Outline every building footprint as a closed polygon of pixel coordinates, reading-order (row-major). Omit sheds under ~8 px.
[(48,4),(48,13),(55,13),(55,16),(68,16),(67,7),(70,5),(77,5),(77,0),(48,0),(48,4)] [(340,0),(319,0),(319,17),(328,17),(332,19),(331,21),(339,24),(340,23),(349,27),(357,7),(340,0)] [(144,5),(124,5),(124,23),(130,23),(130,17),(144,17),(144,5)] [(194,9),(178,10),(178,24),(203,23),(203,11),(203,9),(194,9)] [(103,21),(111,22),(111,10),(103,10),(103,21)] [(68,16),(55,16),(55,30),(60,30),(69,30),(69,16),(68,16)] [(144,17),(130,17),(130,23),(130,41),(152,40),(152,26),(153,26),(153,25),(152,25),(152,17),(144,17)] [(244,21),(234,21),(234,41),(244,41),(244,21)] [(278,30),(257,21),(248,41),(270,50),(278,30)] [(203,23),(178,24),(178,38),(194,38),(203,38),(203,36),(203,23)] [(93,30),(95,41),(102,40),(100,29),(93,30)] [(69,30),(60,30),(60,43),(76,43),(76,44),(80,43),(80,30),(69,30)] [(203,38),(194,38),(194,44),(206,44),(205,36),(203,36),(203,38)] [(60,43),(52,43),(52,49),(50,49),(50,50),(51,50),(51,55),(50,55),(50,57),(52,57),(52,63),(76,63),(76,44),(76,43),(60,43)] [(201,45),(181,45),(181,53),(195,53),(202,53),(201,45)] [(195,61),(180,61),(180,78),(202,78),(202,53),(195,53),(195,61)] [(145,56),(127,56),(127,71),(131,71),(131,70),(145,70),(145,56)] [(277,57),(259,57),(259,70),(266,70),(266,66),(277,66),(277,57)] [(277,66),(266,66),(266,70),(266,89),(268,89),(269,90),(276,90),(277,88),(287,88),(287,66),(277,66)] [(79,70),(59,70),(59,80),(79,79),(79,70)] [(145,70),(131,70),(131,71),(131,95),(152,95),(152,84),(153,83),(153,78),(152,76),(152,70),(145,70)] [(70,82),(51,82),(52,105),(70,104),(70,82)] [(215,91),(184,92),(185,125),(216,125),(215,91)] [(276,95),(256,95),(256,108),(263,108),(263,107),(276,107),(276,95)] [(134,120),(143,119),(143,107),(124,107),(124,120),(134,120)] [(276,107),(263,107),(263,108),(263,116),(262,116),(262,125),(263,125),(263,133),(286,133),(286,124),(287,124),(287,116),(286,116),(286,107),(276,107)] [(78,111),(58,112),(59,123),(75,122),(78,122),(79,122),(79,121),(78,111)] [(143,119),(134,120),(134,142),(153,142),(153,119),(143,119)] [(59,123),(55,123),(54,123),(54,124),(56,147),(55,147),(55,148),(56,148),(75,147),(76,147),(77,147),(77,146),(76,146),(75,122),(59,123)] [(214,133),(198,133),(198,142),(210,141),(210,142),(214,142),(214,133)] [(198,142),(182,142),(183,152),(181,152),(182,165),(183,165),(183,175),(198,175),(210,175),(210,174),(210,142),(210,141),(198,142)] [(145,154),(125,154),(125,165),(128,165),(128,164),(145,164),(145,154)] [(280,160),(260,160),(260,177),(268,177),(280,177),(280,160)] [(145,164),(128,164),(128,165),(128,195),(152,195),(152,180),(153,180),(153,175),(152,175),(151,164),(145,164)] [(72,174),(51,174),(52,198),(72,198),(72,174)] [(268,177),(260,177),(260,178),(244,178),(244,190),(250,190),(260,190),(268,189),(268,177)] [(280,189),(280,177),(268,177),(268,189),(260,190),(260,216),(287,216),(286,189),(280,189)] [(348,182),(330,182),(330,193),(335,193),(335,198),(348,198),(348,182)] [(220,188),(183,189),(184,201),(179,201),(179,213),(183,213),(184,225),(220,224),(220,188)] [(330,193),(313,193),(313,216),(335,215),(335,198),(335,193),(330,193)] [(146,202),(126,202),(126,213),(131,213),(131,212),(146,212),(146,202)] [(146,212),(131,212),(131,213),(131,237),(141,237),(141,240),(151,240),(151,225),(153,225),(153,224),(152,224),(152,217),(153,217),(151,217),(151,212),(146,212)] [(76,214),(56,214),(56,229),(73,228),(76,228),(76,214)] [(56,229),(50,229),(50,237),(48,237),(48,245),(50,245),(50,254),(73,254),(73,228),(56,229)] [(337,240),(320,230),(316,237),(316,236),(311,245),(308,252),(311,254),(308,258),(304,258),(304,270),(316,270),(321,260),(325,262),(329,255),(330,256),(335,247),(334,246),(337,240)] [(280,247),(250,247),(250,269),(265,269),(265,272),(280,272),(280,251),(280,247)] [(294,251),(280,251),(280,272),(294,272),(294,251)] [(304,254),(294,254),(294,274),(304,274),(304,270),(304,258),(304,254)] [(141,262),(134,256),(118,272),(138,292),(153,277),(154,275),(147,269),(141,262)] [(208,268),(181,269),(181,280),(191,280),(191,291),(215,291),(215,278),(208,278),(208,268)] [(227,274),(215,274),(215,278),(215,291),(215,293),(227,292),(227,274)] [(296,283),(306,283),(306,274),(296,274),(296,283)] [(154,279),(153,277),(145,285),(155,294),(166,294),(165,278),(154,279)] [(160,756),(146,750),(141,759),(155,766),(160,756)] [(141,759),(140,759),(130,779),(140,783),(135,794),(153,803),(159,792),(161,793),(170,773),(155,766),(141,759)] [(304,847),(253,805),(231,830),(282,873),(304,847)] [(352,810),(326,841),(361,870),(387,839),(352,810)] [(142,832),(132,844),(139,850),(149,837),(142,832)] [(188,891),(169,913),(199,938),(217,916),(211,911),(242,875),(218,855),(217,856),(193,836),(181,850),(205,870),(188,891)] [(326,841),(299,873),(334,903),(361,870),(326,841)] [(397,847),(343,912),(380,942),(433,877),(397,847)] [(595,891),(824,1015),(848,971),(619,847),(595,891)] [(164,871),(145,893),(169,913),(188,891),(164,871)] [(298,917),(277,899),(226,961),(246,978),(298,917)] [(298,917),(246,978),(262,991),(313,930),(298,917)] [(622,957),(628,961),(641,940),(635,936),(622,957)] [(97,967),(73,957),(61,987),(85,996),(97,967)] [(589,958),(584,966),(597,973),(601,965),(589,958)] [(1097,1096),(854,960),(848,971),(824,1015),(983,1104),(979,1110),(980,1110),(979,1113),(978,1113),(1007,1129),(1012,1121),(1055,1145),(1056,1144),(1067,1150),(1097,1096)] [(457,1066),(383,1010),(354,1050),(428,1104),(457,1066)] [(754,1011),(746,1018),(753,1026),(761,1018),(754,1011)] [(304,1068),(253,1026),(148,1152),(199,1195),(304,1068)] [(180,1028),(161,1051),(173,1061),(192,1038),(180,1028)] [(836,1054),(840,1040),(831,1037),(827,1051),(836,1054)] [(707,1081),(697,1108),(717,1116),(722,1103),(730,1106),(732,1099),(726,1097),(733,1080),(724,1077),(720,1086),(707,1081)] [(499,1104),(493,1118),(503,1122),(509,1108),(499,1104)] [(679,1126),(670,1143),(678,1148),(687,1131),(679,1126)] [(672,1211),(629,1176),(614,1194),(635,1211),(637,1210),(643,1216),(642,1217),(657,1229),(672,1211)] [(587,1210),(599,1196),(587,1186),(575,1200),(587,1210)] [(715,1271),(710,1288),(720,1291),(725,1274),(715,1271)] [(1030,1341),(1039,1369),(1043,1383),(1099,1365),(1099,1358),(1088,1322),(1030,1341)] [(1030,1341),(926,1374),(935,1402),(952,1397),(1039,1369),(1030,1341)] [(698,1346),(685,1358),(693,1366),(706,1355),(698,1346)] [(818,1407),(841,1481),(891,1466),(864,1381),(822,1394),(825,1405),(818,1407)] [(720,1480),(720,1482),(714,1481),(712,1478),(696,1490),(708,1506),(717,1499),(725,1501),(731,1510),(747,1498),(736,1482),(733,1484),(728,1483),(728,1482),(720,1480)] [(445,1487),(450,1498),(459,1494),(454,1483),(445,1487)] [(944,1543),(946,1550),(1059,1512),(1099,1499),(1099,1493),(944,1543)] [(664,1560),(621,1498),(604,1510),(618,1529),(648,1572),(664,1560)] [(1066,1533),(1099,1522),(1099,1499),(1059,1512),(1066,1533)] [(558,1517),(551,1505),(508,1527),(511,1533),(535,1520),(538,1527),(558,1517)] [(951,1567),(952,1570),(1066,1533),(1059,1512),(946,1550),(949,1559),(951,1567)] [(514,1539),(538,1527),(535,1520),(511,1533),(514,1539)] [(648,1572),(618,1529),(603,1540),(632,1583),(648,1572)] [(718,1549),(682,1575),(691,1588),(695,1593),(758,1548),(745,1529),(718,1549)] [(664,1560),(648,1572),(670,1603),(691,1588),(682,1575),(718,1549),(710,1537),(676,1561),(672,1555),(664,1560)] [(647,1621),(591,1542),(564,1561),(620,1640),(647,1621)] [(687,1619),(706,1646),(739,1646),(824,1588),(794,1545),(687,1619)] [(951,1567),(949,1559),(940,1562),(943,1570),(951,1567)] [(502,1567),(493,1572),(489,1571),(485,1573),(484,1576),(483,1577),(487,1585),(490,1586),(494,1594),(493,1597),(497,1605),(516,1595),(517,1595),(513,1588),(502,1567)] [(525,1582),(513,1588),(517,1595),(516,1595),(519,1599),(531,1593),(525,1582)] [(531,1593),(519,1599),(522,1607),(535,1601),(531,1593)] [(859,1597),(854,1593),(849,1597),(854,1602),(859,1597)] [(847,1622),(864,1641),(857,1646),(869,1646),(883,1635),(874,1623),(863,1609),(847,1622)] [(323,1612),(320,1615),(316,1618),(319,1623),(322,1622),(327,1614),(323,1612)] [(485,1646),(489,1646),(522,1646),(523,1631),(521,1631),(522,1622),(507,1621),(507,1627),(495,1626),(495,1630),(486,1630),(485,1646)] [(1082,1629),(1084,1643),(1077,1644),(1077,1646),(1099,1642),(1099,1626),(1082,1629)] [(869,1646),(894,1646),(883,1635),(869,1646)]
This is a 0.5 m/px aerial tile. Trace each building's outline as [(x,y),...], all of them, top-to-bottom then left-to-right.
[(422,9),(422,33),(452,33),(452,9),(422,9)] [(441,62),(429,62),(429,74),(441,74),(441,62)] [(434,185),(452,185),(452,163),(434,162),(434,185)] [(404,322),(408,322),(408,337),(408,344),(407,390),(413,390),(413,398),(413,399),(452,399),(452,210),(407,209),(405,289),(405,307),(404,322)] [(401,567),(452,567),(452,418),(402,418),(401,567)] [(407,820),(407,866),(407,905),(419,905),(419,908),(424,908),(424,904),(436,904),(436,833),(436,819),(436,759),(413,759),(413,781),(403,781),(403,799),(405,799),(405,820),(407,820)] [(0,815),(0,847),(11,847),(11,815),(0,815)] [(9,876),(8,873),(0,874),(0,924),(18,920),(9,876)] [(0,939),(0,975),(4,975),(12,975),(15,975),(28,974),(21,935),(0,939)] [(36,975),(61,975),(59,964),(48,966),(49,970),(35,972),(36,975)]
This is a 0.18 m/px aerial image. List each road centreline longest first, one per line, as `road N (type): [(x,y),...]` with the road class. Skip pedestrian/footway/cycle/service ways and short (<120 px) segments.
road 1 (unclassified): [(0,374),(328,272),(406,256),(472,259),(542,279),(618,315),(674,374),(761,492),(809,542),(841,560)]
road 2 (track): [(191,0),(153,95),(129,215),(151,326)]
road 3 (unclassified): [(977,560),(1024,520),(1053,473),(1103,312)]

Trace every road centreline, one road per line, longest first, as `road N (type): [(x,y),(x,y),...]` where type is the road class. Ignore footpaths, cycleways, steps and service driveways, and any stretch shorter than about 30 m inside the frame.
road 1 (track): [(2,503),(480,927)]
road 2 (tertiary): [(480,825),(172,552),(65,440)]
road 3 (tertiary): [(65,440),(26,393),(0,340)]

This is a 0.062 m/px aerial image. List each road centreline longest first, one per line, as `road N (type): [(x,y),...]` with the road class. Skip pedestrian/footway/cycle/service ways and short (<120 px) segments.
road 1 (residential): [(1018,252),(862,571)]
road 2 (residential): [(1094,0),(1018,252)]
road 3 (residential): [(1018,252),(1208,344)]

------------------------------------

Only lines holding the word "image" are wanted; copy each one from the listing.

This is a 0.18 m/px aerial image. List each road centreline longest first, one per line, as `road N (type): [(x,y),...]` with the road class. Skip pedestrian/footway/cycle/service ways and short (<120 px) segments.
This is a 0.062 m/px aerial image. List each road centreline longest first, one per line, as `road N (type): [(x,y),...]` with the road class. Skip pedestrian/footway/cycle/service ways and short (<120 px) segments.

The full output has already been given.